_What you should do:_ Write out only the lines from the top of the listing below through the one with "(211, 104) = (603, 120): yellow", exactly as they stand, while keeping pictures out of the copy.

_Provided information:_
↓↓↓
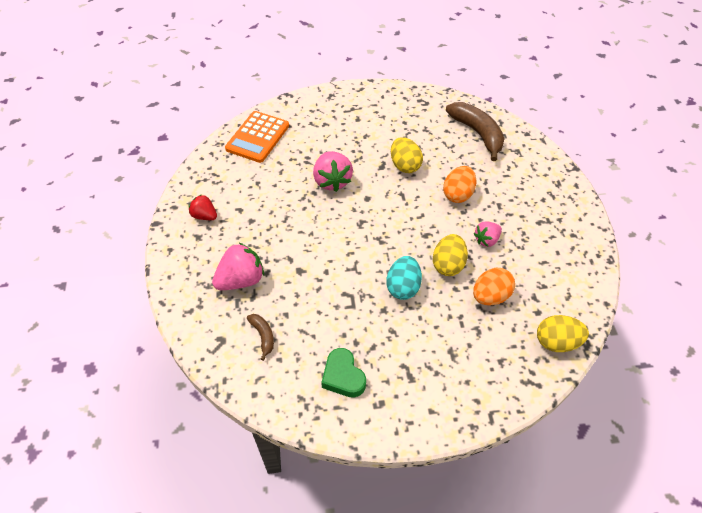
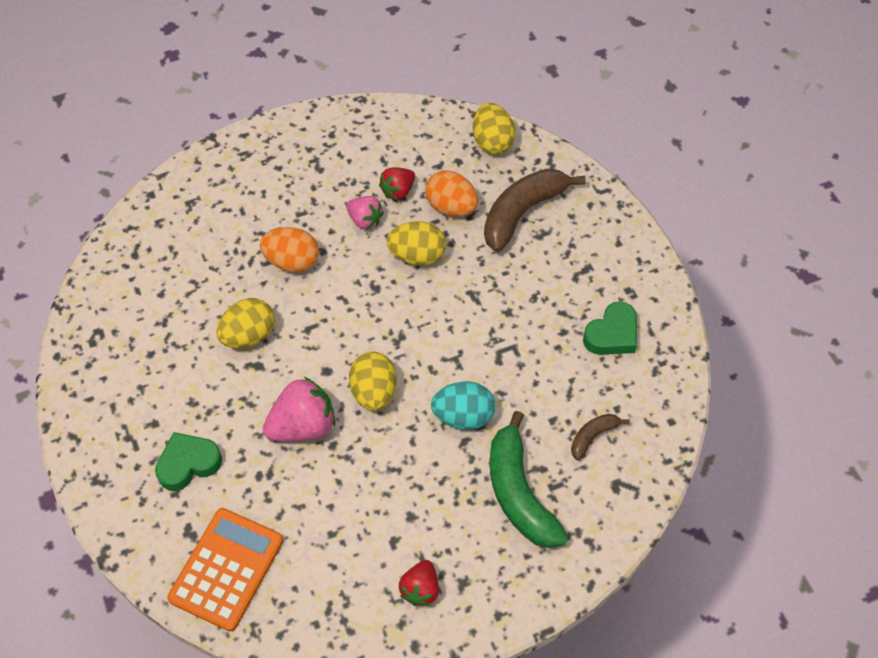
camera: 105 degrees left, 5 degrees up
(241, 280) = (519, 493): pink strawberry -> green banana
(257, 137) = (226, 569): orange calculator -> orange calculator turned 75 degrees counterclockwise
(326, 130) = (188, 464): none -> green heart
(343, 219) = (374, 392): none -> yellow egg
(403, 287) = (467, 298): turquoise egg -> turquoise egg (463, 416)
(477, 133) = (160, 254): brown banana -> brown banana (522, 213)
(511, 265) = (398, 191): none -> red strawberry

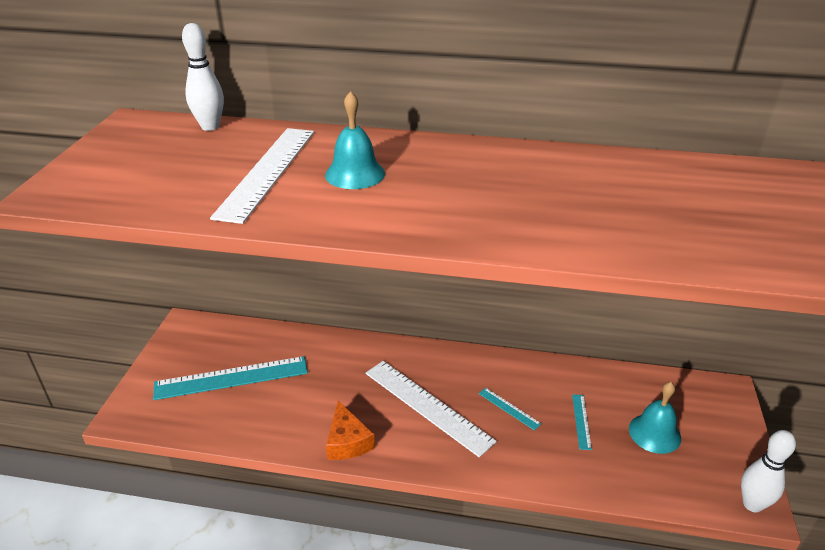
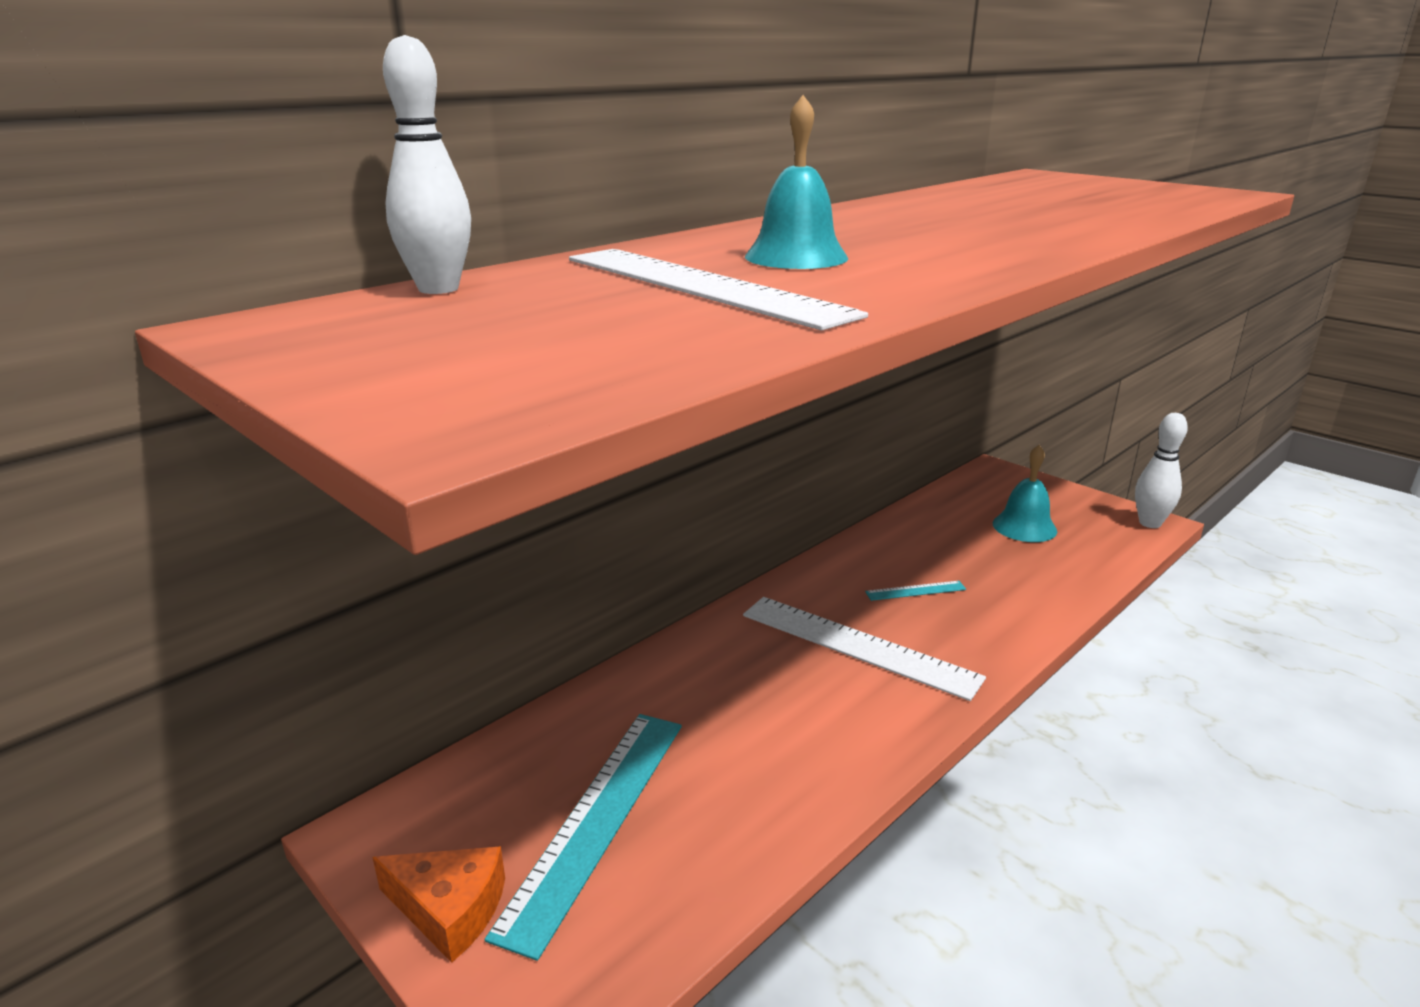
camera: 55 degrees left, 10 degrees down
(347, 441) = (868, 741): orange cheese -> orange cheese (449, 909)
(427, 406) = (858, 645): white ruler -> white ruler turned 45 degrees clockwise
(581, 421) = (975, 557): turquoise ruler -> none

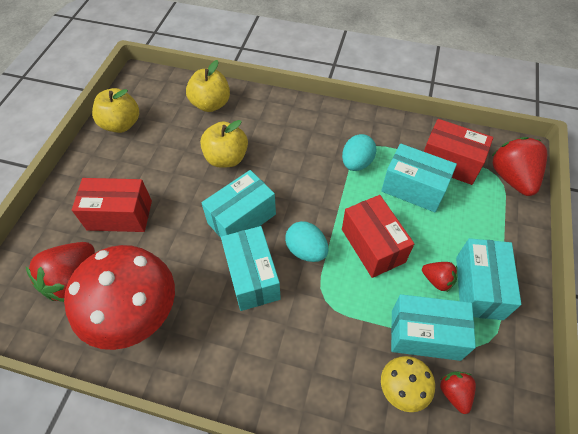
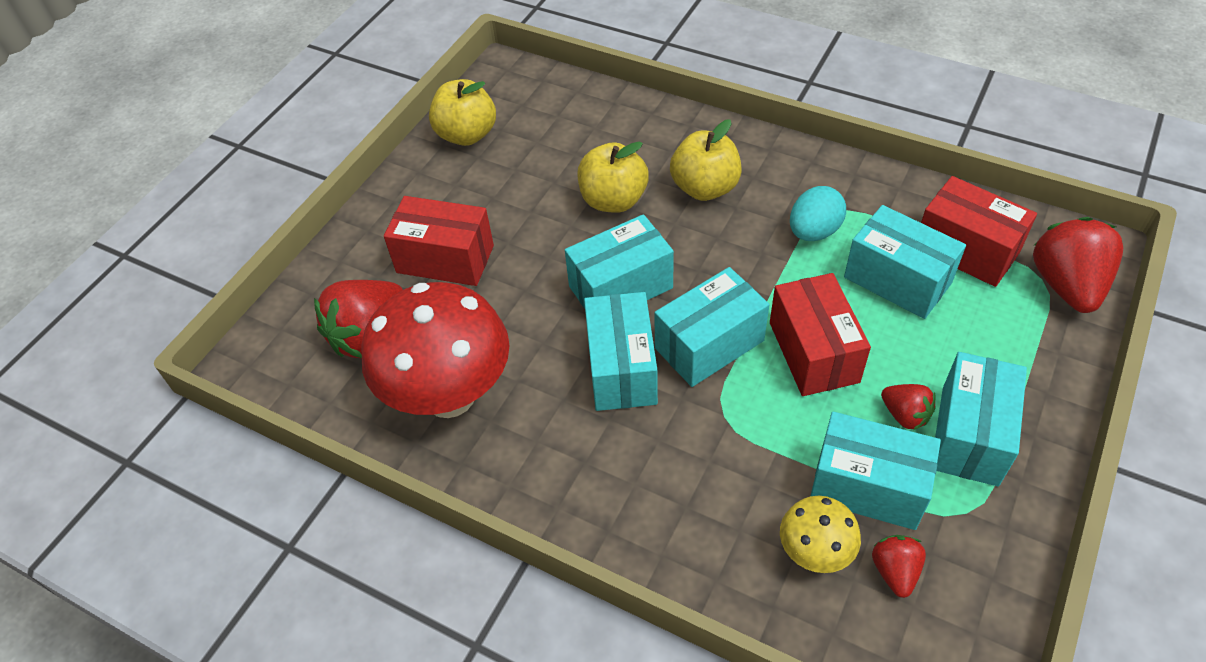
camera: 15 degrees right, 5 degrees down
(211, 104) = (603, 120): yellow apple -> yellow apple (705, 188)
(306, 250) = (709, 344): turquoise egg -> turquoise box

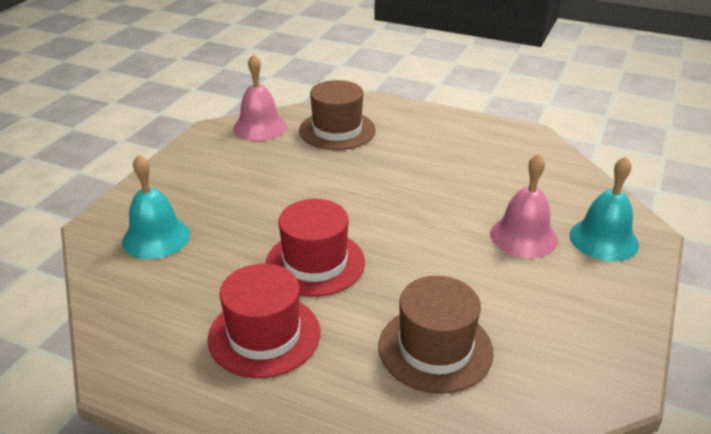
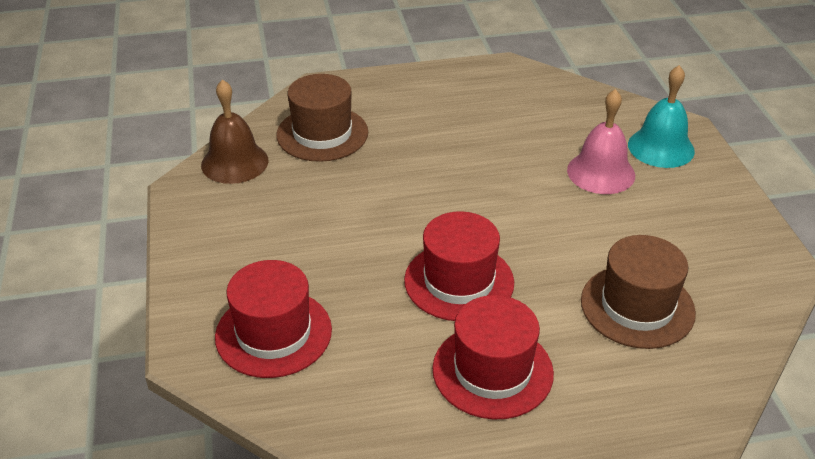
camera: 35 degrees left, 5 degrees up
(156, 237) = (273, 333): turquoise bell -> red hat
(260, 127) = (234, 162): pink bell -> brown bell

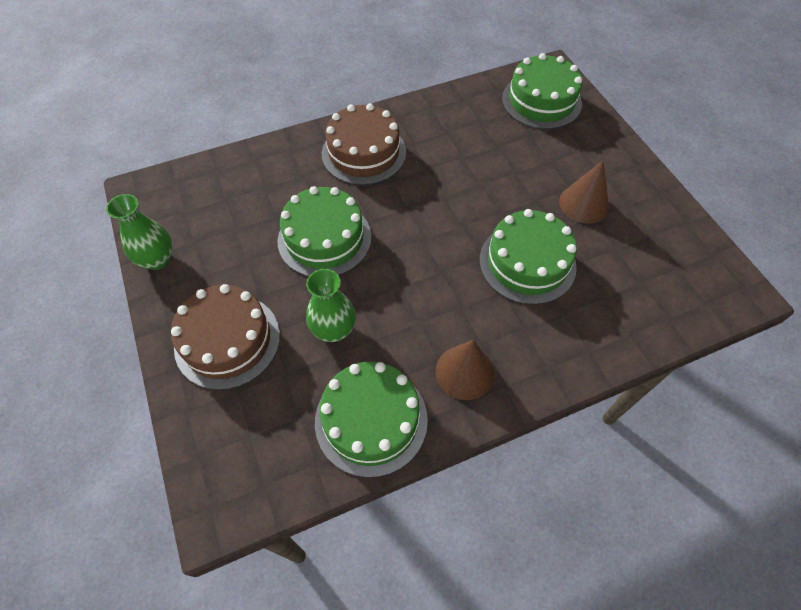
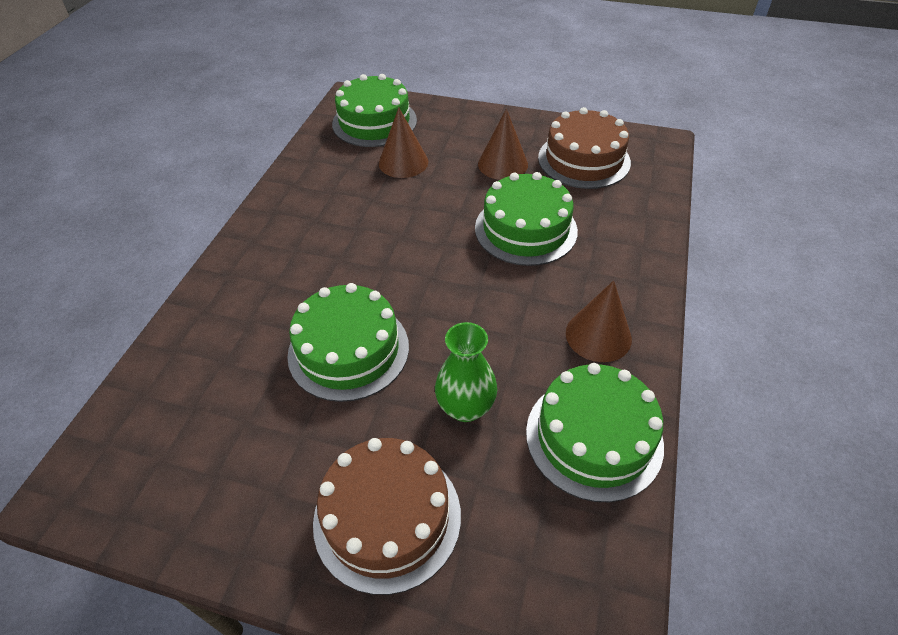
camera: 50 degrees left, 10 degrees down
(157, 259) = (195, 531): green vase -> none
(364, 153) = (282, 259): brown cake -> brown cake (583, 160)
(518, 146) = (403, 162): none -> brown cone

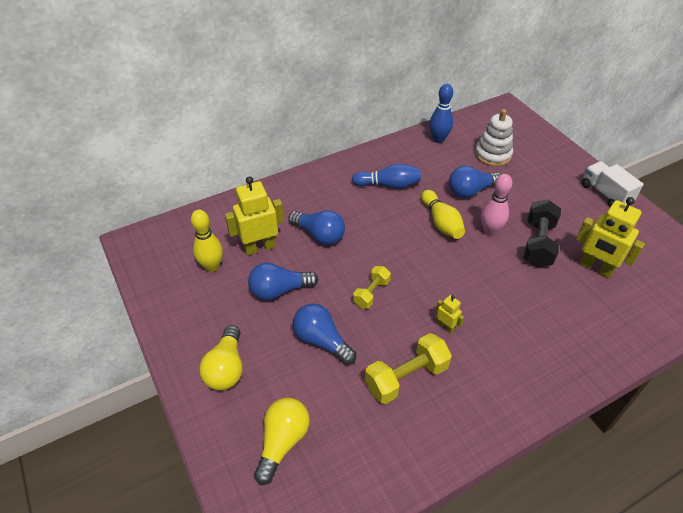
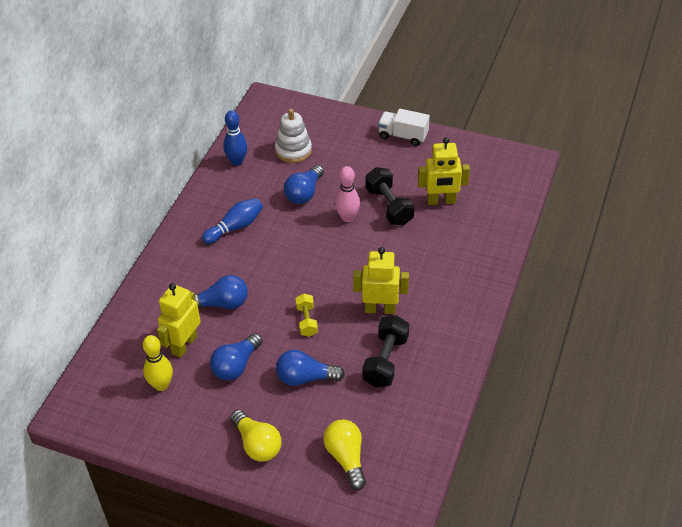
camera: 40 degrees left, 0 degrees up
(406, 377) = (385, 360): yellow dumbbell -> black dumbbell
(441, 222) = (306, 233): yellow bowling pin -> none
(446, 327) = (380, 309): yellow robot -> yellow robot, size x2.04

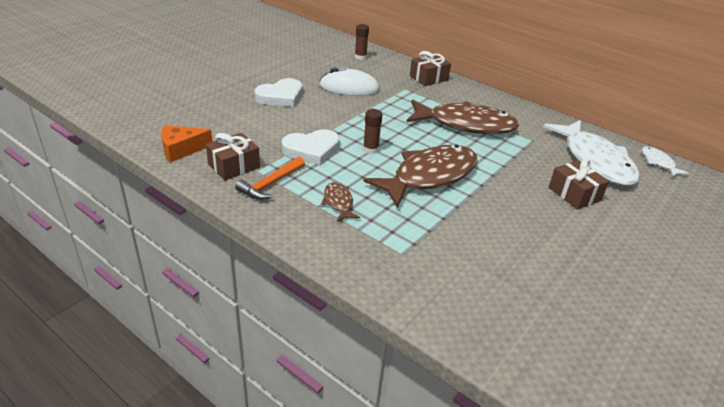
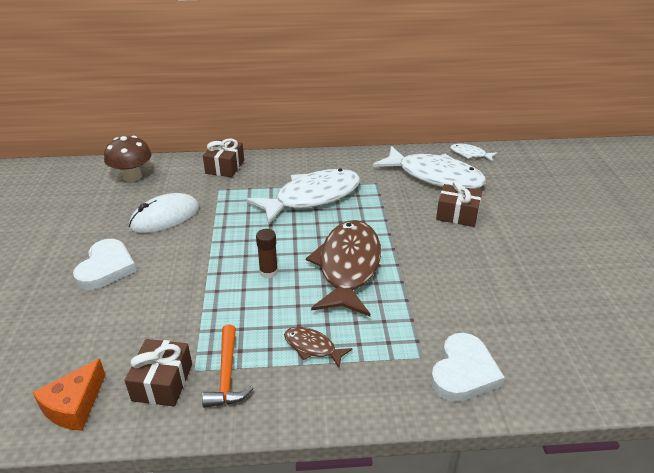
camera: 40 degrees left, 0 degrees up
(311, 150) = (217, 308): white heart -> white heart (463, 372)
(360, 57) = (132, 177): brown glue stick -> brown mushroom
(466, 124) = (312, 197): brown fish -> white fish

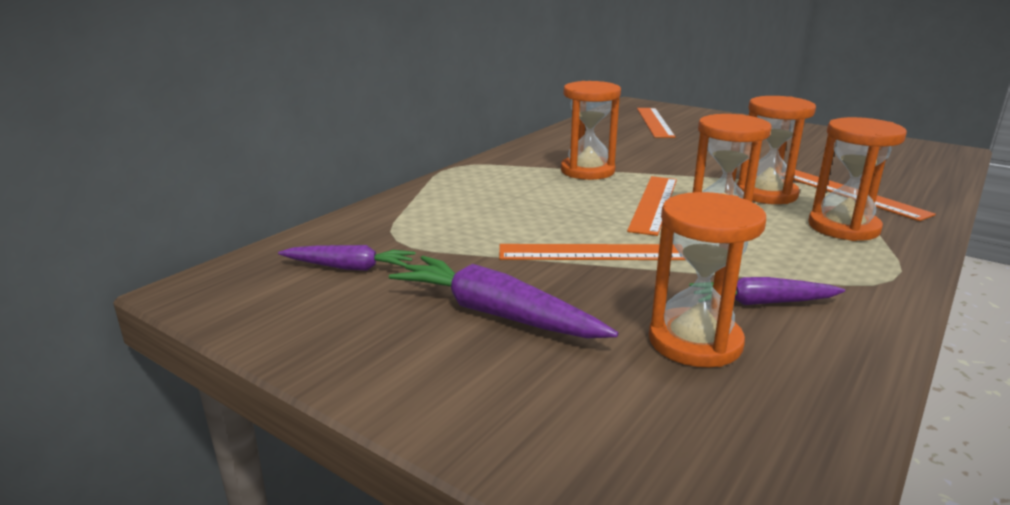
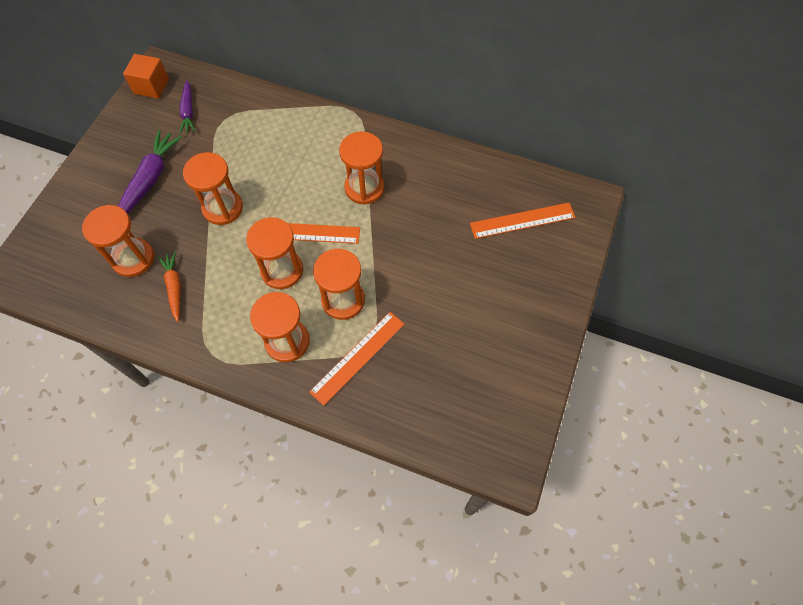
camera: 75 degrees right, 40 degrees up
(239, 299) = (151, 86): none -> orange cube
(591, 253) = (222, 208): orange ruler -> orange hourglass
(762, 303) = (174, 287): purple carrot -> orange carrot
↑↑↑
_Problem solution:_
camera: 105 degrees left, 5 degrees up
(241, 280) = (519, 493): pink strawberry -> green banana
(257, 137) = (226, 569): orange calculator -> orange calculator turned 75 degrees counterclockwise
(326, 130) = (188, 464): none -> green heart
(343, 219) = (374, 392): none -> yellow egg
(403, 287) = (467, 298): turquoise egg -> turquoise egg (463, 416)
(477, 133) = (160, 254): brown banana -> brown banana (522, 213)
(511, 265) = (398, 191): none -> red strawberry

camera: 55 degrees left, 10 degrees down
(347, 441) = (868, 741): orange cheese -> orange cheese (449, 909)
(427, 406) = (858, 645): white ruler -> white ruler turned 45 degrees clockwise
(581, 421) = (975, 557): turquoise ruler -> none

camera: 15 degrees right, 5 degrees down
(211, 104) = (603, 120): yellow apple -> yellow apple (705, 188)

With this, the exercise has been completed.